Challenge -> Set out the lines of the entries below as a numbered list, skipping blank lines and leaving the pictures out.

Dataset content ->
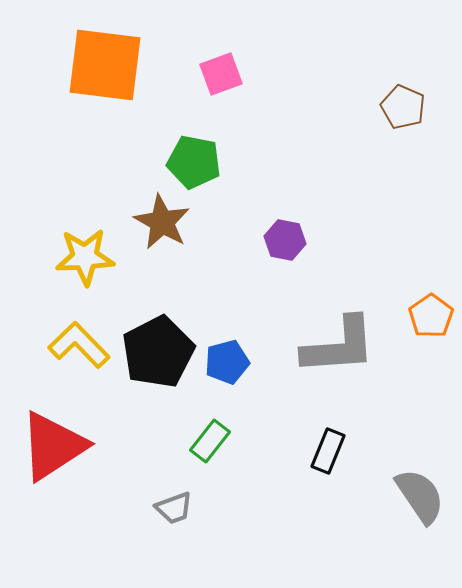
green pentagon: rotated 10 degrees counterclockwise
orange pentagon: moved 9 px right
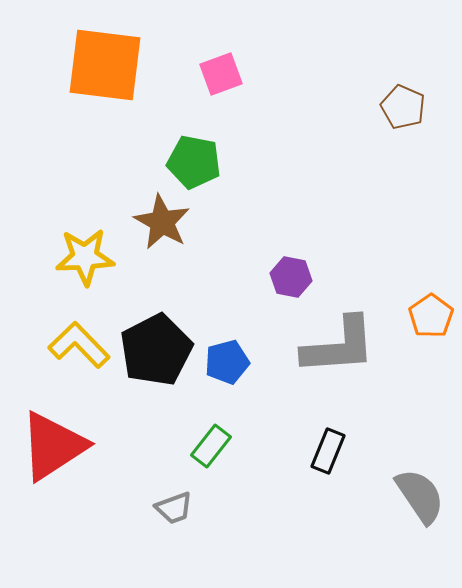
purple hexagon: moved 6 px right, 37 px down
black pentagon: moved 2 px left, 2 px up
green rectangle: moved 1 px right, 5 px down
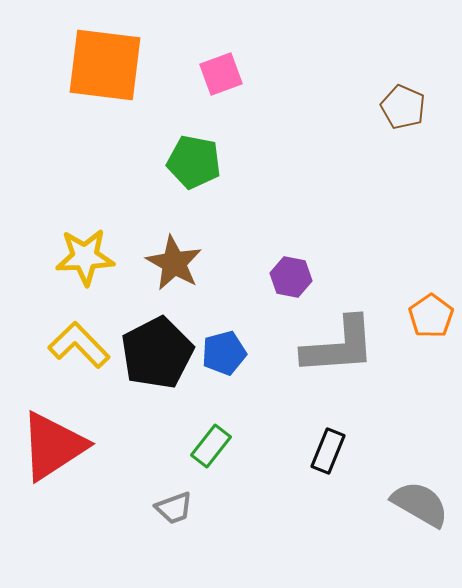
brown star: moved 12 px right, 41 px down
black pentagon: moved 1 px right, 3 px down
blue pentagon: moved 3 px left, 9 px up
gray semicircle: moved 8 px down; rotated 26 degrees counterclockwise
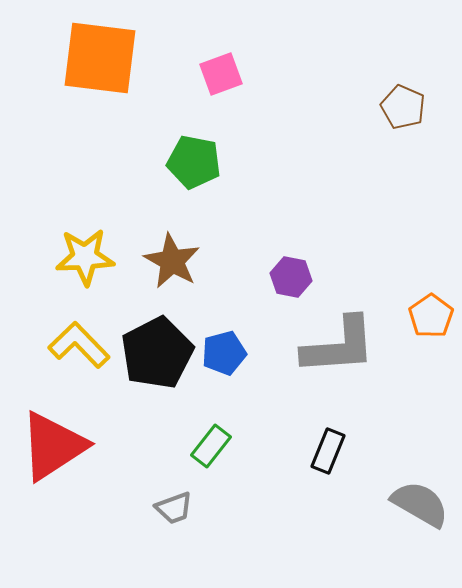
orange square: moved 5 px left, 7 px up
brown star: moved 2 px left, 2 px up
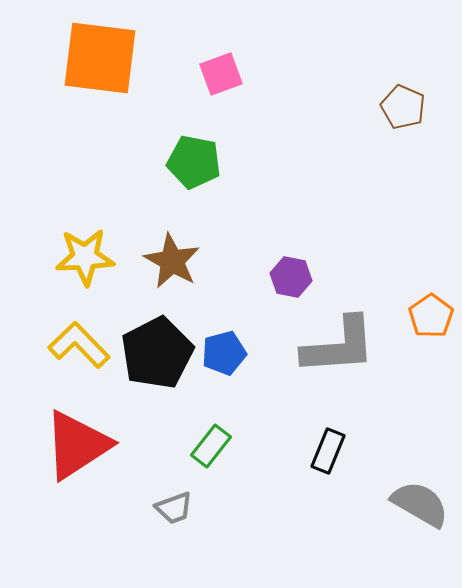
red triangle: moved 24 px right, 1 px up
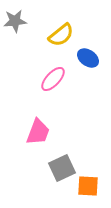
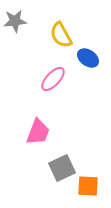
yellow semicircle: rotated 100 degrees clockwise
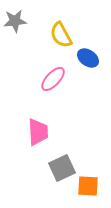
pink trapezoid: rotated 24 degrees counterclockwise
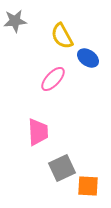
yellow semicircle: moved 1 px right, 1 px down
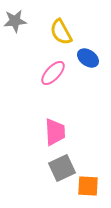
yellow semicircle: moved 1 px left, 4 px up
pink ellipse: moved 6 px up
pink trapezoid: moved 17 px right
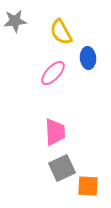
blue ellipse: rotated 50 degrees clockwise
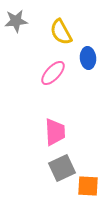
gray star: moved 1 px right
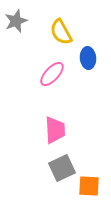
gray star: rotated 15 degrees counterclockwise
pink ellipse: moved 1 px left, 1 px down
pink trapezoid: moved 2 px up
orange square: moved 1 px right
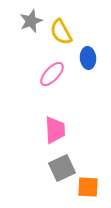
gray star: moved 15 px right
orange square: moved 1 px left, 1 px down
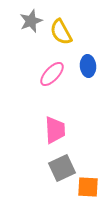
blue ellipse: moved 8 px down
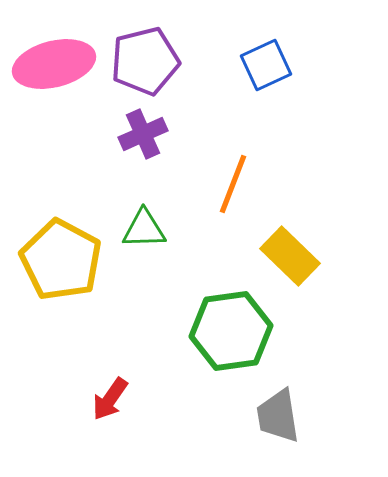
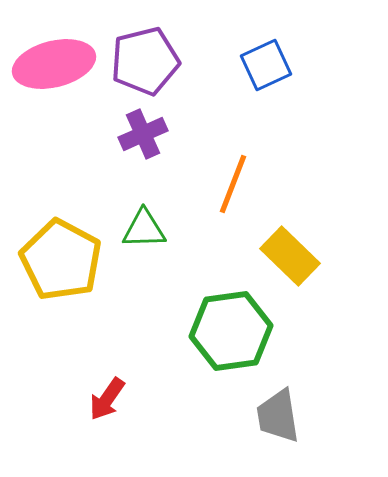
red arrow: moved 3 px left
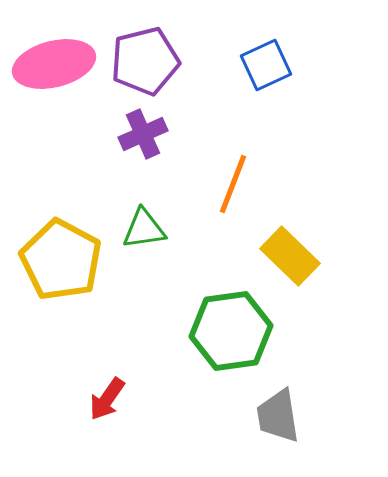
green triangle: rotated 6 degrees counterclockwise
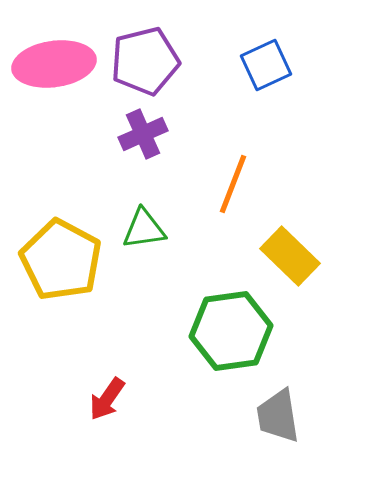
pink ellipse: rotated 6 degrees clockwise
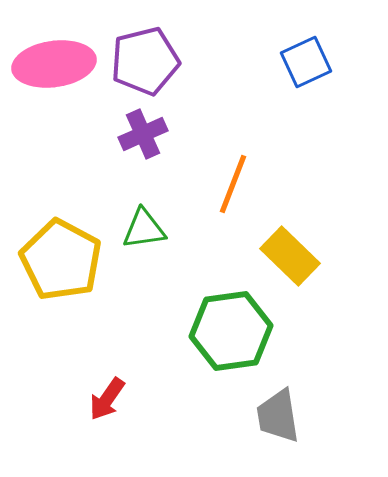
blue square: moved 40 px right, 3 px up
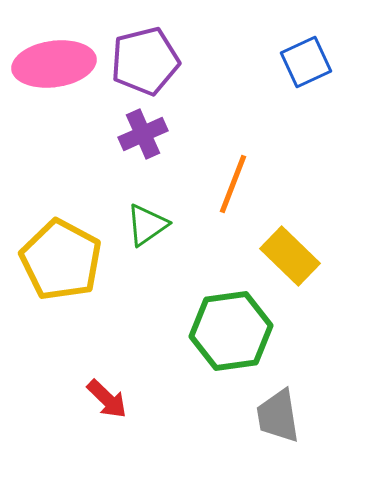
green triangle: moved 3 px right, 4 px up; rotated 27 degrees counterclockwise
red arrow: rotated 81 degrees counterclockwise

Right answer ->
1. green pentagon: rotated 10 degrees counterclockwise
2. orange pentagon: moved 9 px right
3. purple hexagon: moved 6 px right, 37 px down
4. black pentagon: moved 2 px left, 2 px up
5. green rectangle: moved 1 px right, 5 px down
6. brown star: moved 12 px right, 41 px down
7. black pentagon: moved 1 px right, 3 px down
8. blue pentagon: moved 3 px left, 9 px up
9. gray semicircle: moved 8 px down; rotated 26 degrees counterclockwise
10. orange square: moved 5 px left, 7 px up
11. brown star: moved 2 px left, 2 px up
12. red triangle: moved 24 px right, 1 px up
13. yellow semicircle: rotated 100 degrees clockwise
14. pink trapezoid: rotated 24 degrees counterclockwise
15. yellow semicircle: moved 1 px right, 1 px down
16. yellow semicircle: moved 1 px left, 4 px up
17. pink ellipse: moved 6 px up
18. pink trapezoid: moved 17 px right
19. blue ellipse: rotated 50 degrees clockwise
20. gray star: moved 1 px right
21. gray star: rotated 15 degrees counterclockwise
22. pink ellipse: moved 1 px left, 1 px down
23. pink trapezoid: moved 2 px up
24. orange square: moved 1 px right
25. gray star: moved 15 px right
26. orange square: moved 1 px left, 1 px down
27. blue ellipse: moved 8 px down
28. red arrow: moved 3 px left
29. green triangle: rotated 6 degrees counterclockwise
30. pink ellipse: rotated 6 degrees clockwise
31. blue square: moved 40 px right, 3 px up
32. green triangle: moved 3 px right, 4 px up; rotated 27 degrees counterclockwise
33. red arrow: rotated 81 degrees counterclockwise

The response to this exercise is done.